[Records from a dataset]

○ ○ ○ ○ ○ ○ ○

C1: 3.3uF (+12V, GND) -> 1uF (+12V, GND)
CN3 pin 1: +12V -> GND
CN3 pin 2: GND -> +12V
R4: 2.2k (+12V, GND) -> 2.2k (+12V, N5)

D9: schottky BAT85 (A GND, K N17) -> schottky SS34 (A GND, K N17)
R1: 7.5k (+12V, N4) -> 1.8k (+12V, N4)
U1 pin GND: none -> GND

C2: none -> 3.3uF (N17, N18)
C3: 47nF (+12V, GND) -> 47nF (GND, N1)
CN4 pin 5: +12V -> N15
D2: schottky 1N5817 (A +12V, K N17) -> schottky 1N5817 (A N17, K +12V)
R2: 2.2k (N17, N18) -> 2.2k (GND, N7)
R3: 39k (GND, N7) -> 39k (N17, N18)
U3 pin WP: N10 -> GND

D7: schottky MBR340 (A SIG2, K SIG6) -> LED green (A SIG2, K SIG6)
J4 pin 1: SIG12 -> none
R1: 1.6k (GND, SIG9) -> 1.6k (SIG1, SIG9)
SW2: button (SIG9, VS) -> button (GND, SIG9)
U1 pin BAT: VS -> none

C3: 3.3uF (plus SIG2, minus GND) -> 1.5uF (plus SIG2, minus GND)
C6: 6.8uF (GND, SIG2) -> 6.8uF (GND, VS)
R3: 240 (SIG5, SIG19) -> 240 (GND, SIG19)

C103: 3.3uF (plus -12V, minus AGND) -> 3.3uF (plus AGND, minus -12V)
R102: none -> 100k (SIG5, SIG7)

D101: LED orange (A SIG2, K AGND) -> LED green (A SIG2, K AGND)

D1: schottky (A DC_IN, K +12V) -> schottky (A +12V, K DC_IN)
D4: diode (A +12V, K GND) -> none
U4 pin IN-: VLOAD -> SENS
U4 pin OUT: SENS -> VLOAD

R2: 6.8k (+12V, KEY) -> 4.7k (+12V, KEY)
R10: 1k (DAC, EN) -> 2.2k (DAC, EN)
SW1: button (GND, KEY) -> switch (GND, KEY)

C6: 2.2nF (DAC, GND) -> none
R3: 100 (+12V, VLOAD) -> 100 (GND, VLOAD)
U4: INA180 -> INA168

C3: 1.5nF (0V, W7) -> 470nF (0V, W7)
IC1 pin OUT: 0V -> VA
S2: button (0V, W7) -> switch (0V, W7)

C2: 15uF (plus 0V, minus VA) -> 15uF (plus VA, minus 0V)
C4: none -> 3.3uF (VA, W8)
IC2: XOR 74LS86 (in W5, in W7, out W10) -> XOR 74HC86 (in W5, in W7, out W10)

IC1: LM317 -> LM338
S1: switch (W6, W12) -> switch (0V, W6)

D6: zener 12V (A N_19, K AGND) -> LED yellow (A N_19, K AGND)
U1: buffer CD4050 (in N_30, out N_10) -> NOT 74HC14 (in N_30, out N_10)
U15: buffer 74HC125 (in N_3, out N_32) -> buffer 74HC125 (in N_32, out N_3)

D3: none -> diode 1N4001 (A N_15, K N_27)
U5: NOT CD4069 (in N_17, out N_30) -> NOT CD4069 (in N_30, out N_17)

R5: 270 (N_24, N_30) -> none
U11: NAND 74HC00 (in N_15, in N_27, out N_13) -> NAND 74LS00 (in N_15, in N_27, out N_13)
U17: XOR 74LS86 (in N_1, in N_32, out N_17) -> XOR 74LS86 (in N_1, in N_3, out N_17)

○ ○ ○ ○ ○ ○ ○

→ What you should do
An exact copy of all the records is the expected answer.

→ Solution for this task
C1: 3.3uF (+12V, GND) -> 1uF (+12V, GND)
CN3 pin 1: +12V -> GND
CN3 pin 2: GND -> +12V
R4: 2.2k (+12V, GND) -> 2.2k (+12V, N5)

D9: schottky BAT85 (A GND, K N17) -> schottky SS34 (A GND, K N17)
R1: 7.5k (+12V, N4) -> 1.8k (+12V, N4)
U1 pin GND: none -> GND

C2: none -> 3.3uF (N17, N18)
C3: 47nF (+12V, GND) -> 47nF (GND, N1)
CN4 pin 5: +12V -> N15
D2: schottky 1N5817 (A +12V, K N17) -> schottky 1N5817 (A N17, K +12V)
R2: 2.2k (N17, N18) -> 2.2k (GND, N7)
R3: 39k (GND, N7) -> 39k (N17, N18)
U3 pin WP: N10 -> GND

D7: schottky MBR340 (A SIG2, K SIG6) -> LED green (A SIG2, K SIG6)
J4 pin 1: SIG12 -> none
R1: 1.6k (GND, SIG9) -> 1.6k (SIG1, SIG9)
SW2: button (SIG9, VS) -> button (GND, SIG9)
U1 pin BAT: VS -> none

C3: 3.3uF (plus SIG2, minus GND) -> 1.5uF (plus SIG2, minus GND)
C6: 6.8uF (GND, SIG2) -> 6.8uF (GND, VS)
R3: 240 (SIG5, SIG19) -> 240 (GND, SIG19)

C103: 3.3uF (plus -12V, minus AGND) -> 3.3uF (plus AGND, minus -12V)
R102: none -> 100k (SIG5, SIG7)

D101: LED orange (A SIG2, K AGND) -> LED green (A SIG2, K AGND)

D1: schottky (A DC_IN, K +12V) -> schottky (A +12V, K DC_IN)
D4: diode (A +12V, K GND) -> none
U4 pin IN-: VLOAD -> SENS
U4 pin OUT: SENS -> VLOAD

R2: 6.8k (+12V, KEY) -> 4.7k (+12V, KEY)
R10: 1k (DAC, EN) -> 2.2k (DAC, EN)
SW1: button (GND, KEY) -> switch (GND, KEY)

C6: 2.2nF (DAC, GND) -> none
R3: 100 (+12V, VLOAD) -> 100 (GND, VLOAD)
U4: INA180 -> INA168

C3: 1.5nF (0V, W7) -> 470nF (0V, W7)
IC1 pin OUT: 0V -> VA
S2: button (0V, W7) -> switch (0V, W7)

C2: 15uF (plus 0V, minus VA) -> 15uF (plus VA, minus 0V)
C4: none -> 3.3uF (VA, W8)
IC2: XOR 74LS86 (in W5, in W7, out W10) -> XOR 74HC86 (in W5, in W7, out W10)

IC1: LM317 -> LM338
S1: switch (W6, W12) -> switch (0V, W6)

D6: zener 12V (A N_19, K AGND) -> LED yellow (A N_19, K AGND)
U1: buffer CD4050 (in N_30, out N_10) -> NOT 74HC14 (in N_30, out N_10)
U15: buffer 74HC125 (in N_3, out N_32) -> buffer 74HC125 (in N_32, out N_3)

D3: none -> diode 1N4001 (A N_15, K N_27)
U5: NOT CD4069 (in N_17, out N_30) -> NOT CD4069 (in N_30, out N_17)

R5: 270 (N_24, N_30) -> none
U11: NAND 74HC00 (in N_15, in N_27, out N_13) -> NAND 74LS00 (in N_15, in N_27, out N_13)
U17: XOR 74LS86 (in N_1, in N_32, out N_17) -> XOR 74LS86 (in N_1, in N_3, out N_17)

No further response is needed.